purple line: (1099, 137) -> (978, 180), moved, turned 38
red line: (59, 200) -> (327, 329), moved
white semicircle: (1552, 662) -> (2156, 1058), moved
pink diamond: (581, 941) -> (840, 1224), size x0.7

==

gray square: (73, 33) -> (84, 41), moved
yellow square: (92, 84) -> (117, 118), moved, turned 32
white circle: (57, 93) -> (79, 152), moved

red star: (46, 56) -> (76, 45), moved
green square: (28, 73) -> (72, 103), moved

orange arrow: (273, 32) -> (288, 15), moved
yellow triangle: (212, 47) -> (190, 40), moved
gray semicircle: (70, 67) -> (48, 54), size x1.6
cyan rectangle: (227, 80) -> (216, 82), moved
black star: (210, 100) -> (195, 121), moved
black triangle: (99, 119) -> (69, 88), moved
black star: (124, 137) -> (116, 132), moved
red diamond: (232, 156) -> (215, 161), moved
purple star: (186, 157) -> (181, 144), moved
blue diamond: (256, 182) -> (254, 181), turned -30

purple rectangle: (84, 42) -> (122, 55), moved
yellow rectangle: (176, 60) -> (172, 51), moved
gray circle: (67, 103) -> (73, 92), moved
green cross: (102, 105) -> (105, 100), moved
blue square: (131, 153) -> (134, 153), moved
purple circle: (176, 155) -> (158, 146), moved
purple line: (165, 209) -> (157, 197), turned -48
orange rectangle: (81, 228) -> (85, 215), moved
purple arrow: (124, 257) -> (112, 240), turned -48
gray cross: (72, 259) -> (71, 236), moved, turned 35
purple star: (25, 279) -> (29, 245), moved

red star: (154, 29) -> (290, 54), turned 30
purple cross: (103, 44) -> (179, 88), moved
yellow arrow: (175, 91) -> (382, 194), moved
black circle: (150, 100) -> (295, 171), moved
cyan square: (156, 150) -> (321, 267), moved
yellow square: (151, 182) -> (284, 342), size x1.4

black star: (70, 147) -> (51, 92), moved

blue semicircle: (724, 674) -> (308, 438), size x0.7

- PROBLEM DESCRIPTION -
Copy out each line of the data above, exactly, if it lies between the line holding "orange arrow: (273, 32) -> (288, 15), moved" and the line holding "black star: (124, 137) -> (116, 132), moved", inclusive; copy no other line.

- WRITTEN SOLUTION -
orange arrow: (273, 32) -> (288, 15), moved
yellow triangle: (212, 47) -> (190, 40), moved
gray semicircle: (70, 67) -> (48, 54), size x1.6
cyan rectangle: (227, 80) -> (216, 82), moved
black star: (210, 100) -> (195, 121), moved
black triangle: (99, 119) -> (69, 88), moved
black star: (124, 137) -> (116, 132), moved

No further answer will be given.